> Task:
Count up the lines below that hold "stacking", then give that count by itself.

> Given data:

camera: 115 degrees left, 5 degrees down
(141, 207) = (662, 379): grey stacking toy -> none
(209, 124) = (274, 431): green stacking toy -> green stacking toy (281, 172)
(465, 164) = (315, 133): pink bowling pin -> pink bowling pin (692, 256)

> Response box:
2